Please retype the records below exactly, from the first line down to and including the line with "(318, 505) = (533, 181): none -> brown boat".

[Data extracted from a collection]
********************

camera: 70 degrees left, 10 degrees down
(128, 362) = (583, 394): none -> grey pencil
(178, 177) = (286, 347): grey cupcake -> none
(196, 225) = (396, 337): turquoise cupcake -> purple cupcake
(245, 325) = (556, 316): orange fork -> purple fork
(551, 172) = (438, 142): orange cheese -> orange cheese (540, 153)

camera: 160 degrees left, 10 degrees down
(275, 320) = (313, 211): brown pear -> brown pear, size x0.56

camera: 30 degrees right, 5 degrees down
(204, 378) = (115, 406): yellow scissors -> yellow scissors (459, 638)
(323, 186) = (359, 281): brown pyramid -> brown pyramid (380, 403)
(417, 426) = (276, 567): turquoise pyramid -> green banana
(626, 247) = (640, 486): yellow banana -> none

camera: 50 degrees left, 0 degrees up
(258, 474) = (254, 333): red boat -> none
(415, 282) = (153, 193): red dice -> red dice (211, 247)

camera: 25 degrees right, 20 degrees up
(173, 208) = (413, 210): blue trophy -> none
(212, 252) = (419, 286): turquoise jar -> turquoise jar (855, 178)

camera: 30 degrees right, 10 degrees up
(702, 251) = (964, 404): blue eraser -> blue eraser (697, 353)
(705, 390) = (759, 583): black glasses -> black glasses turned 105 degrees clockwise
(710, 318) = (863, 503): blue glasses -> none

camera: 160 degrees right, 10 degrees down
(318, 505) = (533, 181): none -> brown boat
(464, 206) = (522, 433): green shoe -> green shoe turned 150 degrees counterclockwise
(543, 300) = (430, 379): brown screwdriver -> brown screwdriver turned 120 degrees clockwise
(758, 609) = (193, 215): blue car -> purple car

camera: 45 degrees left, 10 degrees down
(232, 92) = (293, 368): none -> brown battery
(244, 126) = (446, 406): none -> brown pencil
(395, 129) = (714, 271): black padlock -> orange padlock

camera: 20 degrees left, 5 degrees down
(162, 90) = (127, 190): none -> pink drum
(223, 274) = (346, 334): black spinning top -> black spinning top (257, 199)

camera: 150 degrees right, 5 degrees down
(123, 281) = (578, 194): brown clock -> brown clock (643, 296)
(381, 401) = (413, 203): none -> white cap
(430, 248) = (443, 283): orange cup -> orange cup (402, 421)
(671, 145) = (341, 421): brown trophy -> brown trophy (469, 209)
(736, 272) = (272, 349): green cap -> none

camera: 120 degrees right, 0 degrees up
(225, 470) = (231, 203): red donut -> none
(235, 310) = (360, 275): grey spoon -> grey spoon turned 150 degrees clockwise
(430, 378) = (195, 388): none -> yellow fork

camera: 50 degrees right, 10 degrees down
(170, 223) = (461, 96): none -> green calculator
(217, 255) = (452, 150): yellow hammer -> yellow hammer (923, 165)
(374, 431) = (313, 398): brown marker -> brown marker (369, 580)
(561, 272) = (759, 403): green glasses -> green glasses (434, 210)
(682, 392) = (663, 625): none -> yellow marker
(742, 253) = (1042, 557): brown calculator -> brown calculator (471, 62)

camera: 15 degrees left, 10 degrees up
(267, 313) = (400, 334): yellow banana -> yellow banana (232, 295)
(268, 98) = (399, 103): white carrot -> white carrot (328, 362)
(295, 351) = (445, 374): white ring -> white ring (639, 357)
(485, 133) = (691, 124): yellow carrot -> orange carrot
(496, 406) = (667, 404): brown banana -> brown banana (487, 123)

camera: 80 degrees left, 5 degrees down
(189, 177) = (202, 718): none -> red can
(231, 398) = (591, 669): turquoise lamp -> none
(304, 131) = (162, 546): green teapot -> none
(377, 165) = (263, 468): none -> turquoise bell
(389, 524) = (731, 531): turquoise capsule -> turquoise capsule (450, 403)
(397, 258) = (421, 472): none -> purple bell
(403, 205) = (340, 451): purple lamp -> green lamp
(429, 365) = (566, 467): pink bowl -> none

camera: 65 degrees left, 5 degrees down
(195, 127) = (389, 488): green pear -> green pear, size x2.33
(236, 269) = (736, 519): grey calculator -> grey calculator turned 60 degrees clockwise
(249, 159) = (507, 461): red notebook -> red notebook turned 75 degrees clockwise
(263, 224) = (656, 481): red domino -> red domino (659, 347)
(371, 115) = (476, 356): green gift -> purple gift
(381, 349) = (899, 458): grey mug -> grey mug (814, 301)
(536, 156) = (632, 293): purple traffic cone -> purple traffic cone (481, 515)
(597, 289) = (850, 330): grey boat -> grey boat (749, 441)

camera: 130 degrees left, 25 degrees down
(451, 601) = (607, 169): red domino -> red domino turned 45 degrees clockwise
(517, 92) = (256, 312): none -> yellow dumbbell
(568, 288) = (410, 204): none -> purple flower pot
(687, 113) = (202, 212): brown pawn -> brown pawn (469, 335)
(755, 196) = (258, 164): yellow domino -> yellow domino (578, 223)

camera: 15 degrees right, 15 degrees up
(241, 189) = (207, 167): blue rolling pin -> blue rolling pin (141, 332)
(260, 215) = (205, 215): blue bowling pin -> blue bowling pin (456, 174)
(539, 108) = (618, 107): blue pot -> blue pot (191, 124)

********************

§ **Expected answer**
camera: 70 degrees left, 10 degrees down
(128, 362) = (583, 394): none -> grey pencil
(178, 177) = (286, 347): grey cupcake -> none
(196, 225) = (396, 337): turquoise cupcake -> purple cupcake
(245, 325) = (556, 316): orange fork -> purple fork
(551, 172) = (438, 142): orange cheese -> orange cheese (540, 153)

camera: 160 degrees left, 10 degrees down
(275, 320) = (313, 211): brown pear -> brown pear, size x0.56

camera: 30 degrees right, 5 degrees down
(204, 378) = (115, 406): yellow scissors -> yellow scissors (459, 638)
(323, 186) = (359, 281): brown pyramid -> brown pyramid (380, 403)
(417, 426) = (276, 567): turquoise pyramid -> green banana
(626, 247) = (640, 486): yellow banana -> none

camera: 50 degrees left, 0 degrees up
(258, 474) = (254, 333): red boat -> none
(415, 282) = (153, 193): red dice -> red dice (211, 247)

camera: 25 degrees right, 20 degrees up
(173, 208) = (413, 210): blue trophy -> none
(212, 252) = (419, 286): turquoise jar -> turquoise jar (855, 178)

camera: 30 degrees right, 10 degrees up
(702, 251) = (964, 404): blue eraser -> blue eraser (697, 353)
(705, 390) = (759, 583): black glasses -> black glasses turned 105 degrees clockwise
(710, 318) = (863, 503): blue glasses -> none

camera: 160 degrees right, 10 degrees down
(318, 505) = (533, 181): none -> brown boat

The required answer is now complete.